DATASET RECORDS —
....

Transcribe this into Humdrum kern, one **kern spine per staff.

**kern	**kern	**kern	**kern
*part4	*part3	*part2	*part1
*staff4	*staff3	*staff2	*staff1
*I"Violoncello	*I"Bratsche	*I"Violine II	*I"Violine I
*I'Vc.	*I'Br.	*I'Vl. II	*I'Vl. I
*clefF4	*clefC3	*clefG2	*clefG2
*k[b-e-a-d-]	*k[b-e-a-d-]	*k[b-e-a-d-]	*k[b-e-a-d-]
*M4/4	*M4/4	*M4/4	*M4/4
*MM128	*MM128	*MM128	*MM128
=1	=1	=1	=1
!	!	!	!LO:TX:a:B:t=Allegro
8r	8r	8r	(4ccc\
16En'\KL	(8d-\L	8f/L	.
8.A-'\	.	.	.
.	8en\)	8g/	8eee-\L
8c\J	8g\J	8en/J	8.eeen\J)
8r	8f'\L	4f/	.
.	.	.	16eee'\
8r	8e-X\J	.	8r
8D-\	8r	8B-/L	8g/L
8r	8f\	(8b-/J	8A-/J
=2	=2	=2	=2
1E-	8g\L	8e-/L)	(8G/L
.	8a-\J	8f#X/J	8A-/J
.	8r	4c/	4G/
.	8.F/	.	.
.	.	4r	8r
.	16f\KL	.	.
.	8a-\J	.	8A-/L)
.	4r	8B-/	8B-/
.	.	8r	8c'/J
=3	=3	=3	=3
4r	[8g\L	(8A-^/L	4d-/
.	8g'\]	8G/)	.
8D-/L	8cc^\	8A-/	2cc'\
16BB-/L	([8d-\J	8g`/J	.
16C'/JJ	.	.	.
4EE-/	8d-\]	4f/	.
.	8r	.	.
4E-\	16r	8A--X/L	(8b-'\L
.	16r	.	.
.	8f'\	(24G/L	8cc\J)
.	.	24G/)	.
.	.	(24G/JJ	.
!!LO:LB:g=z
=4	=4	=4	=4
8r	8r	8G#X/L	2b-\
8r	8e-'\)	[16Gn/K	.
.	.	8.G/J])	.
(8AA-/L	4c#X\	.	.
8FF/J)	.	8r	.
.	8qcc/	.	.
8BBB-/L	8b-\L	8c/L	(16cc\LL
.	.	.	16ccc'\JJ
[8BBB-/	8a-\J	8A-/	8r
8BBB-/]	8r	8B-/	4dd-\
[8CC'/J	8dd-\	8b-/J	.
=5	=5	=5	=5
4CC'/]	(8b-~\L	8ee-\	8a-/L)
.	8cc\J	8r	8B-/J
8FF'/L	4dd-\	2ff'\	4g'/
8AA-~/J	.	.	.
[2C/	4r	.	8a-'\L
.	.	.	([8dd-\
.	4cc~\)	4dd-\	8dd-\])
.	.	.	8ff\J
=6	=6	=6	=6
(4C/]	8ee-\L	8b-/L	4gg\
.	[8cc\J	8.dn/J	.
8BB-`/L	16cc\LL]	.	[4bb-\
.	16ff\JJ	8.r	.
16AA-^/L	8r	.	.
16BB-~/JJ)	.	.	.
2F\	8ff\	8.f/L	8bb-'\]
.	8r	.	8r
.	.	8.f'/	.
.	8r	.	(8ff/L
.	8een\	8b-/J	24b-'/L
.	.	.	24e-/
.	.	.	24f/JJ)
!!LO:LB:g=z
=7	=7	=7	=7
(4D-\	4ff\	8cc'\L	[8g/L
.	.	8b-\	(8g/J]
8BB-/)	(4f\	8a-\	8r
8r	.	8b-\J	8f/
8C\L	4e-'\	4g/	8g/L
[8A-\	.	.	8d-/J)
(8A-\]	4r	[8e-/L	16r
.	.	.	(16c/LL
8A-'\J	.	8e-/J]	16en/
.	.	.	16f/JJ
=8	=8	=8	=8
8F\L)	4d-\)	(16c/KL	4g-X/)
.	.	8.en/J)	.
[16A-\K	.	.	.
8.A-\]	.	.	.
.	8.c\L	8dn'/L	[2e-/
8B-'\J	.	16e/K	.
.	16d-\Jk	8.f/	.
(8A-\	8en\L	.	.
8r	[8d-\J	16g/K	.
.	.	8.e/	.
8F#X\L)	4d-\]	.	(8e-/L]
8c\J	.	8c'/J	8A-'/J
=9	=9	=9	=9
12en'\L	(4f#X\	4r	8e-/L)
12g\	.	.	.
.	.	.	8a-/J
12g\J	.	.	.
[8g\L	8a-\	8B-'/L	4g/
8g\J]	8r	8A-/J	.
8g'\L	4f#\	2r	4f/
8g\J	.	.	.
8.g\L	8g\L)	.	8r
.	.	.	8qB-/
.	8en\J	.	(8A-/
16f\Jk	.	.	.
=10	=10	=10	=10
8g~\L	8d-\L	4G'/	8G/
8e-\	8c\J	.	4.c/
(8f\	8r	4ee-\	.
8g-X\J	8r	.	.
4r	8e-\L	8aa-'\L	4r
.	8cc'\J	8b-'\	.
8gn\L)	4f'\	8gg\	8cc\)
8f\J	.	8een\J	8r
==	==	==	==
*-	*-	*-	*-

....

SET PROBLEM — Gather every line in the records above that contains the string "kern" and copy each one in full.

COMPLETED EXERCISE —
Transcribe this into Humdrum kern, one **kern spine per staff.
**kern	**kern	**kern	**kern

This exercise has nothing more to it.